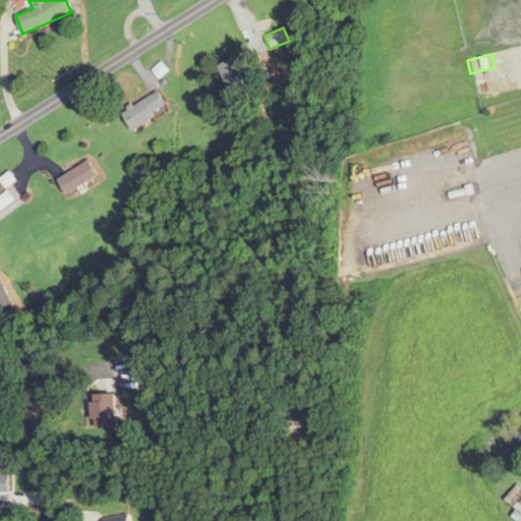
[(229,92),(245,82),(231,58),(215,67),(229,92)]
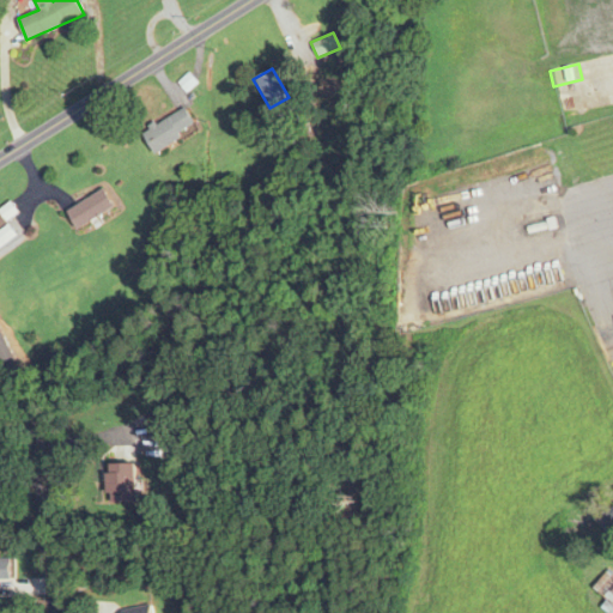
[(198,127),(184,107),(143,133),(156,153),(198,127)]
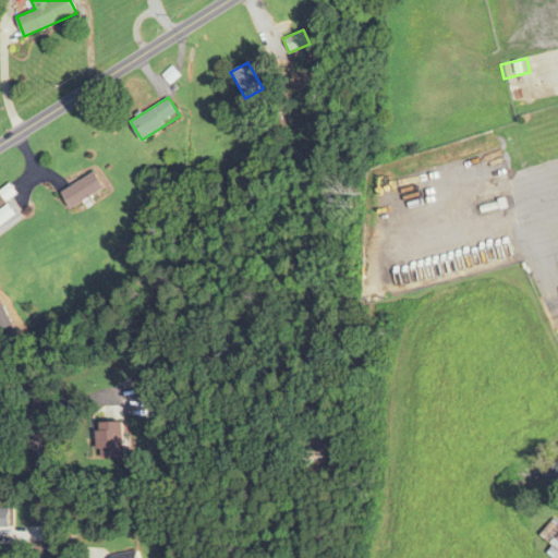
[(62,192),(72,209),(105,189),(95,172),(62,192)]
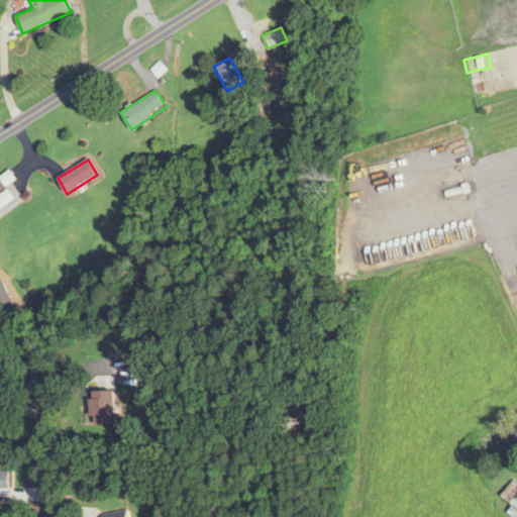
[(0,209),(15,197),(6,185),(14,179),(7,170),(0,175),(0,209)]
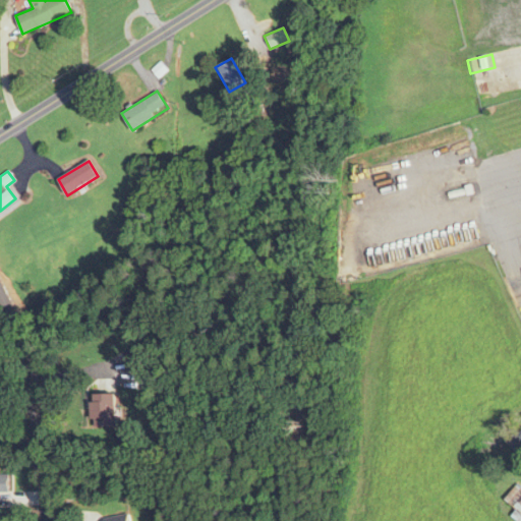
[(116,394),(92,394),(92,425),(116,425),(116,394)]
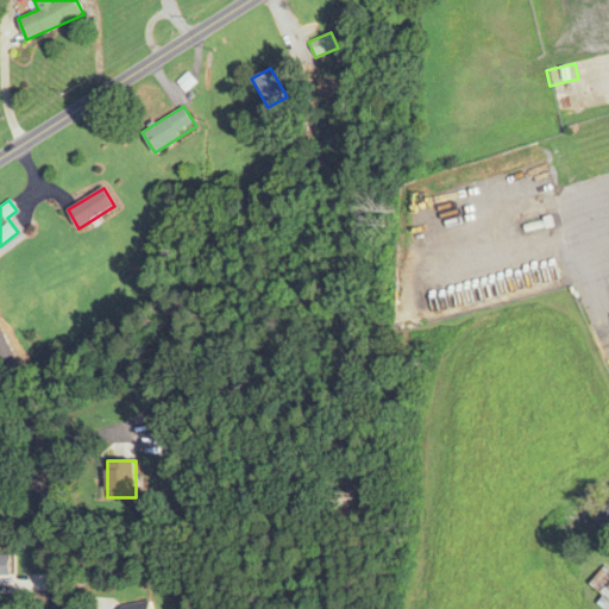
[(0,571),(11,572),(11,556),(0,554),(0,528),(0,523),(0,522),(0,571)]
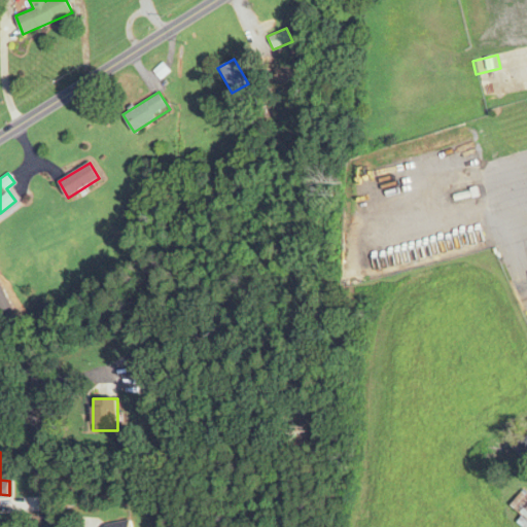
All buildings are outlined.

•••

Every record is to be restated word for word, with the pictures left out.

TASK ANSWER
[(229,92),(245,82),(231,58),(215,67),(229,92)]
[(198,127),(184,107),(143,133),(156,153),(198,127)]
[(62,192),(72,209),(105,189),(95,172),(62,192)]
[(0,209),(15,197),(6,185),(14,179),(7,170),(0,175),(0,209)]
[(116,394),(92,394),(92,425),(116,425),(116,394)]
[(0,571),(11,572),(11,556),(0,554),(0,528),(0,523),(0,522),(0,571)]
All buildings are outlined.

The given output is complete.